| EXERCISE INSTRUCTIONS |
Only the lines from the beginning of the data through the line holding "- rotate: scissors" belong in the answer, printed exactly and without pictures.

| SOURCE MATERIAL |
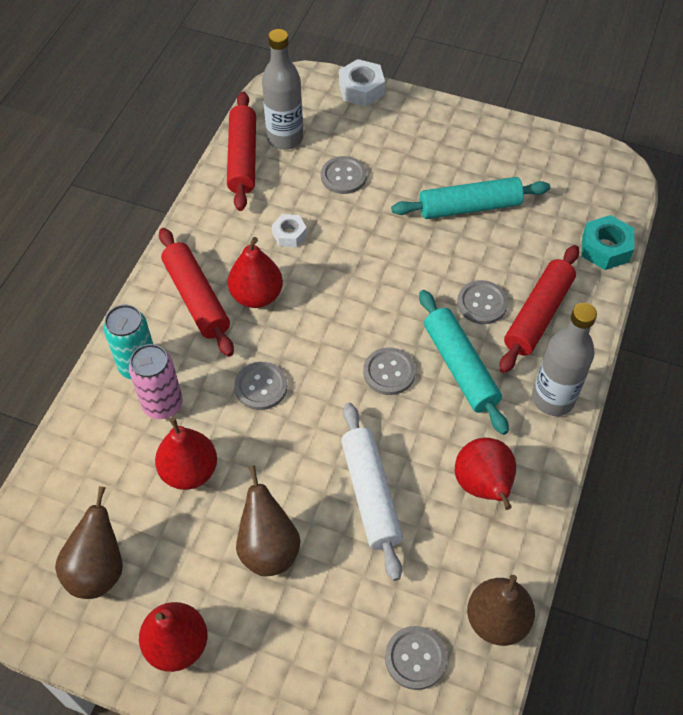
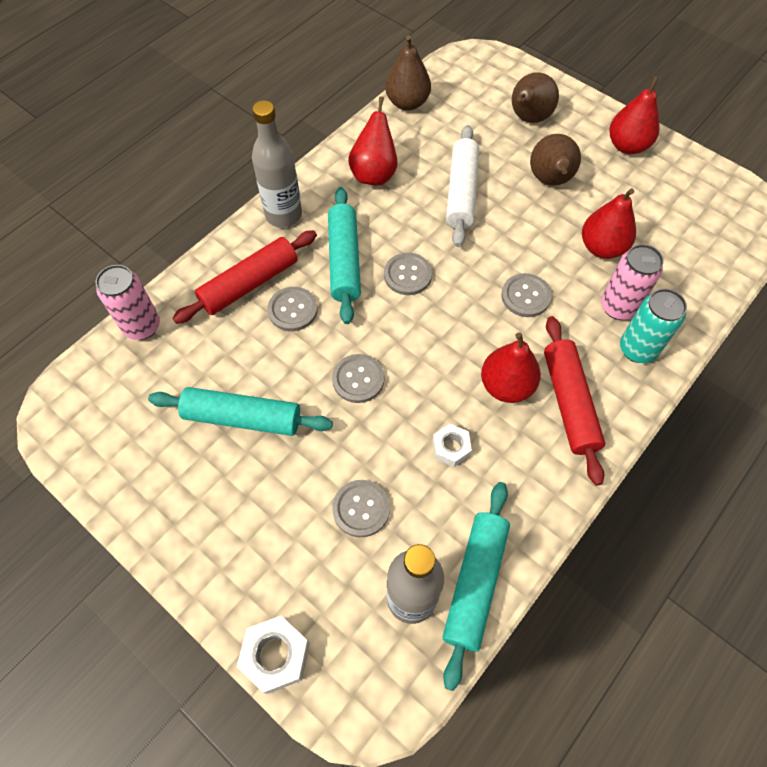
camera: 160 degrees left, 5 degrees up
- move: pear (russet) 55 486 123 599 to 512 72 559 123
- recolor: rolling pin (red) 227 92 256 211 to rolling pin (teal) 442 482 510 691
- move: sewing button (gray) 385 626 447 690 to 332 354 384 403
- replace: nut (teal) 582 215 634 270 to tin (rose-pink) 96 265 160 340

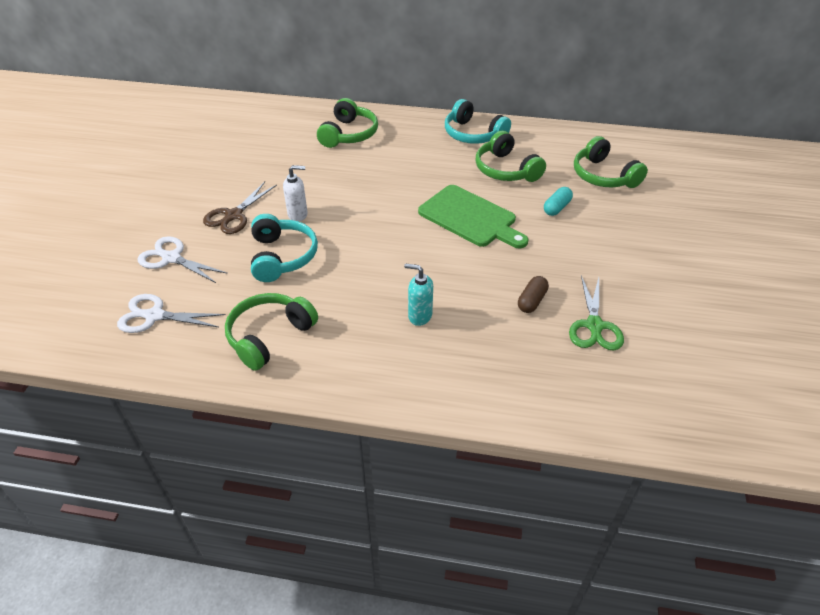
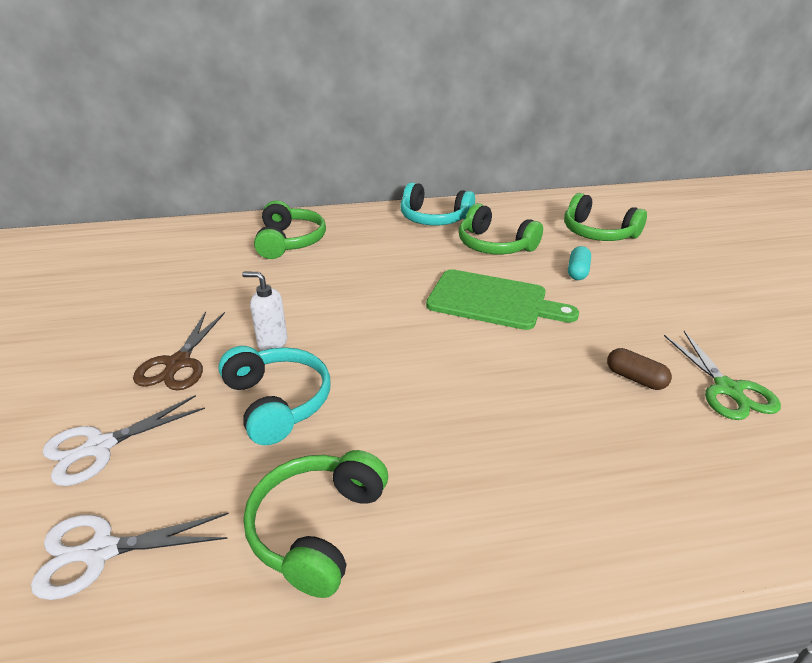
camera: 20 degrees left, 10 degrees down
- rotate: scissors (pure white) 138 236 228 283 = 42 395 205 486 45 degrees counterclockwise
- rotate: soap dispenser (pure white) 283 165 308 222 = 242 272 287 351 135 degrees counterclockwise
- delete: soap dispenser (teal) 404 263 433 326
- rotate: pill (russet) 518 276 549 313 = 607 348 672 390 60 degrees counterclockwise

| COMPLETED EXERCISE |
camera: 160 degrees left, 5 degrees up
- move: pear (russet) 55 486 123 599 to 512 72 559 123
- recolor: rolling pin (red) 227 92 256 211 to rolling pin (teal) 442 482 510 691
- move: sewing button (gray) 385 626 447 690 to 332 354 384 403
- replace: nut (teal) 582 215 634 270 to tin (rose-pink) 96 265 160 340

camera: 20 degrees left, 10 degrees down
- rotate: scissors (pure white) 138 236 228 283 = 42 395 205 486 45 degrees counterclockwise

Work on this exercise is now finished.